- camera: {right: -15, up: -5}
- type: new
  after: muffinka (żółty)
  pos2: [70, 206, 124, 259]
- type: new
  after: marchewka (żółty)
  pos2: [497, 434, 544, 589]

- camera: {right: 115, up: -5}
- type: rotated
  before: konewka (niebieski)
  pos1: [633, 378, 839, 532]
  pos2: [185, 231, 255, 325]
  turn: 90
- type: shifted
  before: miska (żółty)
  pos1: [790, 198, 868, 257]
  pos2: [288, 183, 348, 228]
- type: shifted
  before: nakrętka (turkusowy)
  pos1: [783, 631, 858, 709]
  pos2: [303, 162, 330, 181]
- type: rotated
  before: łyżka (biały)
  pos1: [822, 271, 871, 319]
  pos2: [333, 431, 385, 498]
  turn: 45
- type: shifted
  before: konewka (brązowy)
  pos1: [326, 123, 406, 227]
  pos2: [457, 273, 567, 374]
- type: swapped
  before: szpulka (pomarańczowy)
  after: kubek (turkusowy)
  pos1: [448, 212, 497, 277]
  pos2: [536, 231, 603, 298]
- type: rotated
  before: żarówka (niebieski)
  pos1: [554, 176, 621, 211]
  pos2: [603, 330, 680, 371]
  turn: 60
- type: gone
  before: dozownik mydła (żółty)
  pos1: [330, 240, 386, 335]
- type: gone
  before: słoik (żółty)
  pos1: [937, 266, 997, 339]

+-------+

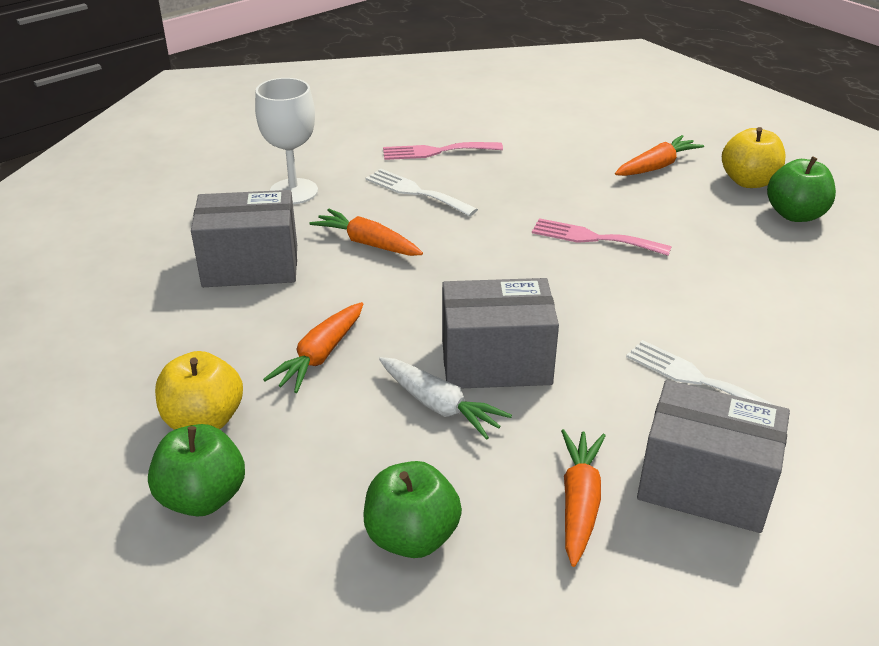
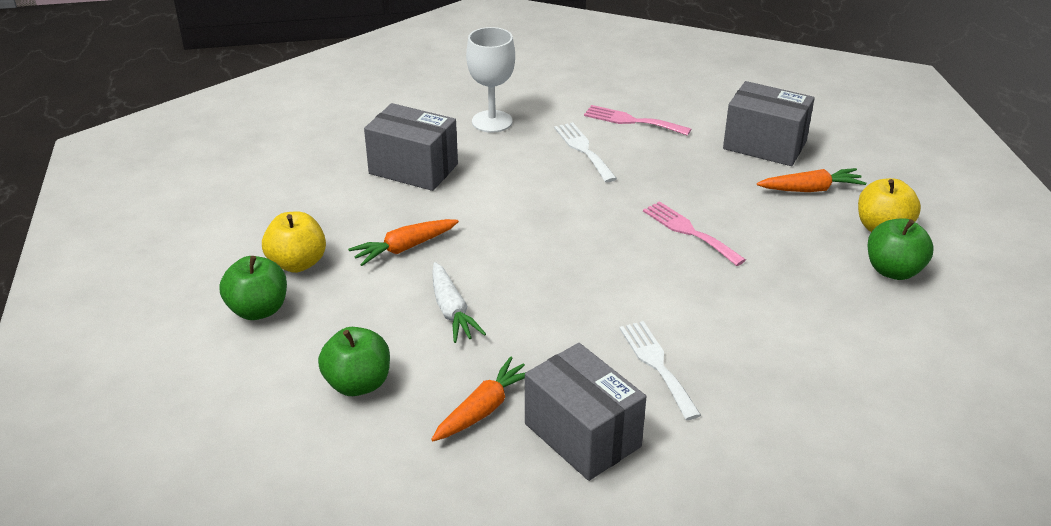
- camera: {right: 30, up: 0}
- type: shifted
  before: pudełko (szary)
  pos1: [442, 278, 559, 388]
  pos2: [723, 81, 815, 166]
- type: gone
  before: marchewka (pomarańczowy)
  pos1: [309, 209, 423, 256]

+-------+

▶ [Exercise]
Above are the lines; repeat exactly the ones from the line containing "after: muffinka (żółty)" down to the line containing "after: marchewka (żółty)", both inclusive.

▶ [Completed task]
  after: muffinka (żółty)
  pos2: [70, 206, 124, 259]
- type: new
  after: marchewka (żółty)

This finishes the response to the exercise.